* **Exercise brief**
A verbatim transcript of the data below is required, images omitted.

* **Available data**
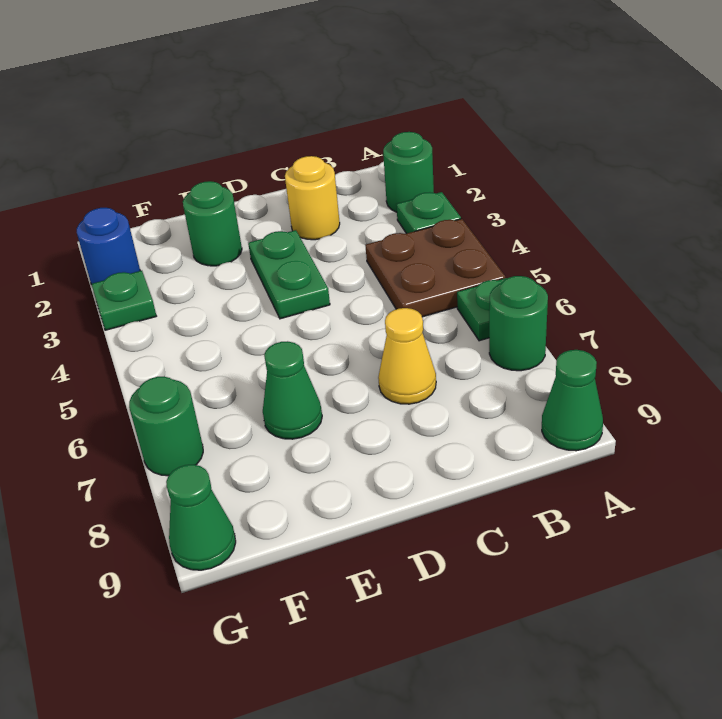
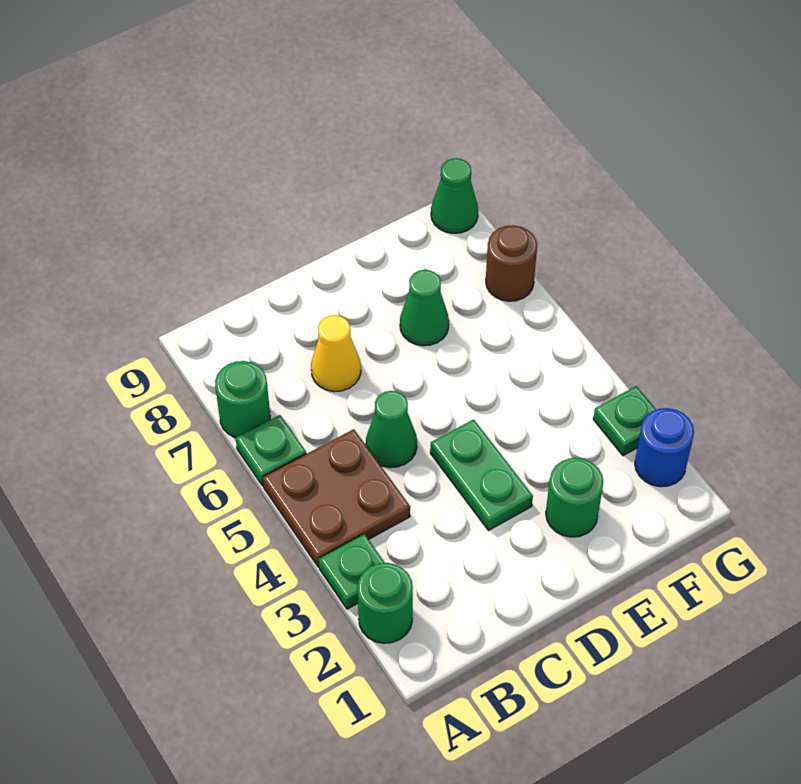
green cone A9 level 1 -> green cone C5 level 1
yellow round brick C2 level 1 -> none
green round brick G7 level 1 -> brown round brick G7 level 1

* **Answer section**
green cone A9 level 1 -> green cone C5 level 1
yellow round brick C2 level 1 -> none
green round brick G7 level 1 -> brown round brick G7 level 1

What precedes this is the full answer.